About this exercise —
Copy every line of the records that includes the word "grey".

Scene comparison data:
________________________
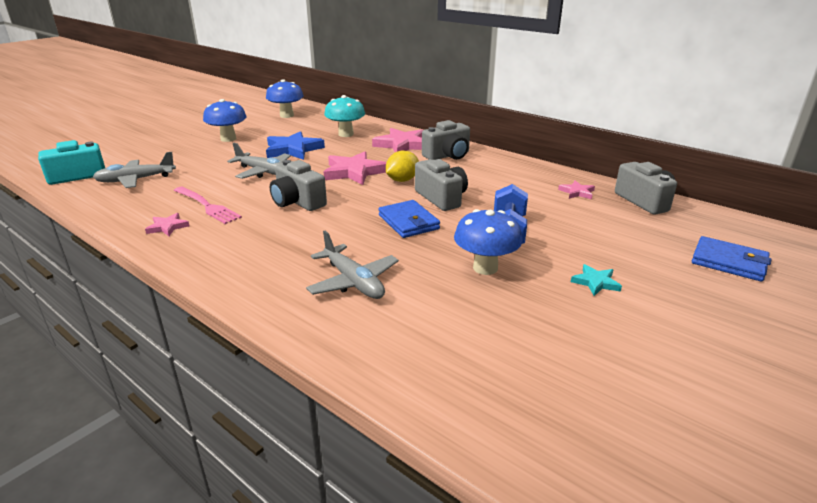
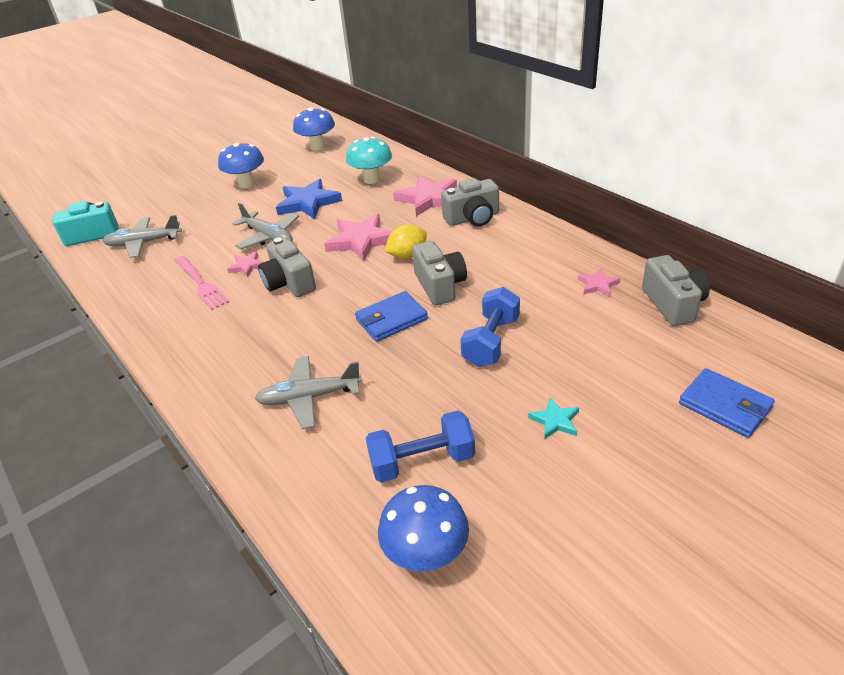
camera: 15 degrees right, 10 degrees up
pink star [145,213,190,236] -> pink star moved to [227,252,264,277]
grey plane [306,231,399,299] -> grey plane turned 105 degrees clockwise [255,356,362,429]
blue wallet [379,200,440,238] -> blue wallet turned 75 degrees clockwise [355,291,428,342]
blue mushroom [454,209,522,275] -> blue mushroom moved to [378,485,469,571]
none -> blue dumbbell [366,411,475,483]

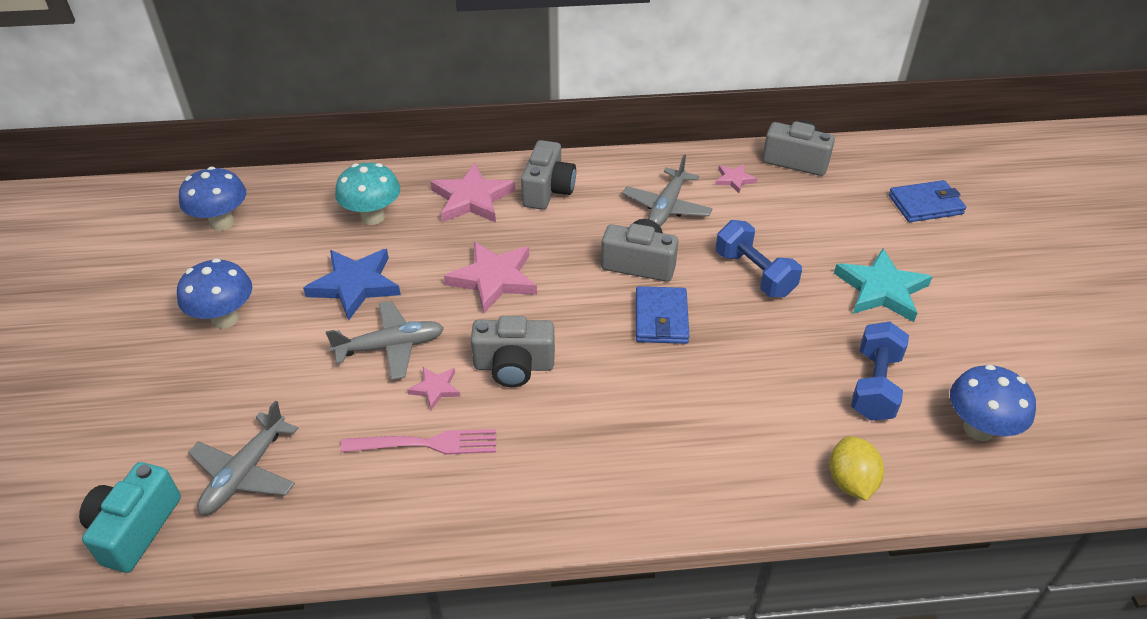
camera: 60 degrees left, 5 degrees up
grey plane [255,356,362,429] -> grey plane moved to [622,155,713,226]
yellow lemon [385,224,427,259] -> yellow lemon moved to [829,436,884,501]
turquoise star [528,398,579,440] -> turquoise star [834,249,933,322], size x1.98

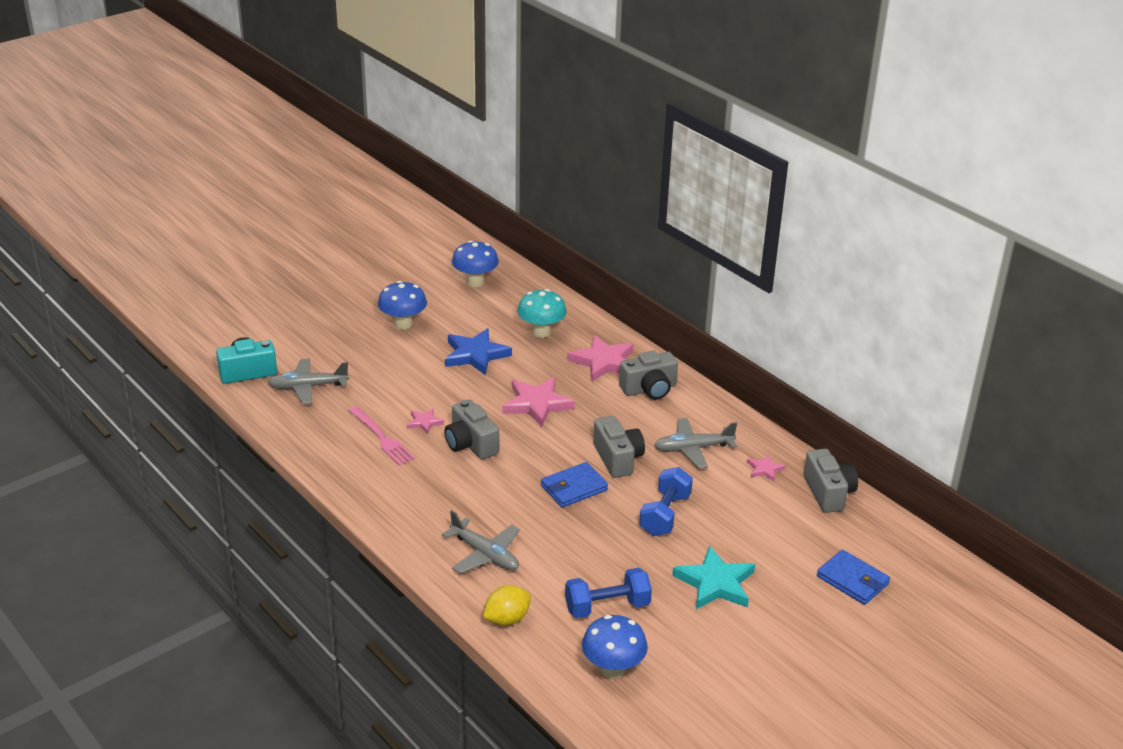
camera: 55 degrees right, 10 degrees down
grey plane [326,301,444,380] -> grey plane moved to [442,510,520,574]

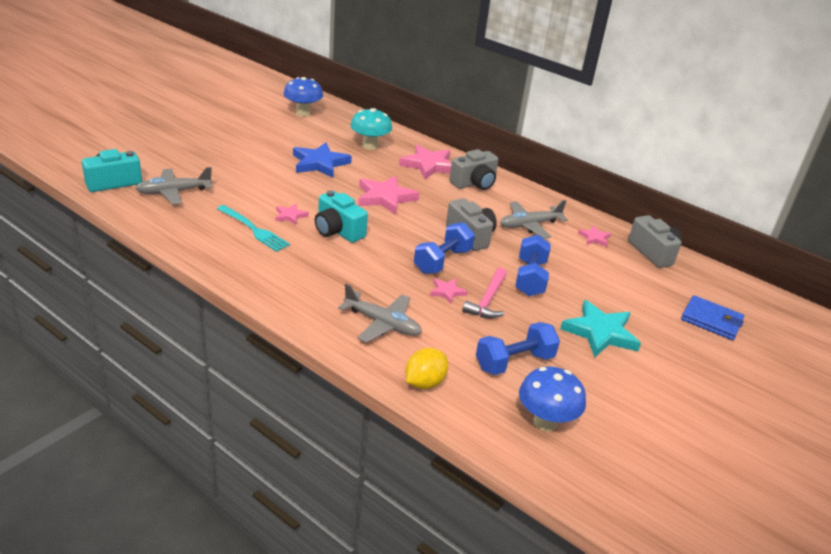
camera: 15 degrees left, 0 degrees up
pink fork [348,406,415,466] -> turquoise fork [217,205,290,252]
blue mushroom [378,281,427,330] -> none
grey camera [444,400,499,460] -> turquoise camera [315,190,368,243]
blue wallet [541,462,608,507] -> blue dumbbell [414,222,475,274]
none -> pink star [430,278,468,304]
none -> pink hammer [462,268,507,318]

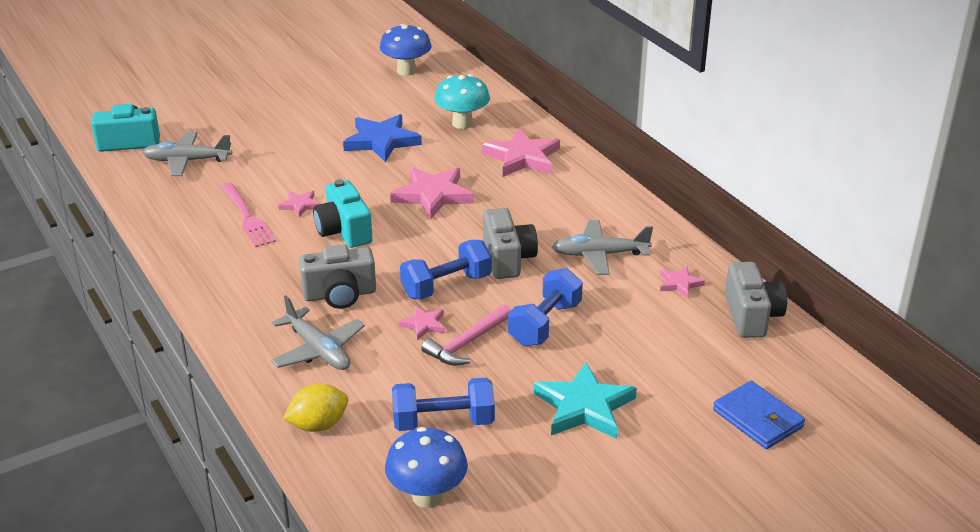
camera: 25 degrees right, 0 degrees up
turquoise fork [217,205,290,252] -> pink fork [221,183,276,247]
grey camera [449,149,499,190] -> grey camera moved to [299,244,376,309]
________________________
Answer to the exercise —
grey plane [306,231,399,299] -> grey plane turned 105 degrees clockwise [255,356,362,429]
grey plane [255,356,362,429] -> grey plane moved to [622,155,713,226]
grey plane [326,301,444,380] -> grey plane moved to [442,510,520,574]
grey camera [444,400,499,460] -> turquoise camera [315,190,368,243]
grey camera [449,149,499,190] -> grey camera moved to [299,244,376,309]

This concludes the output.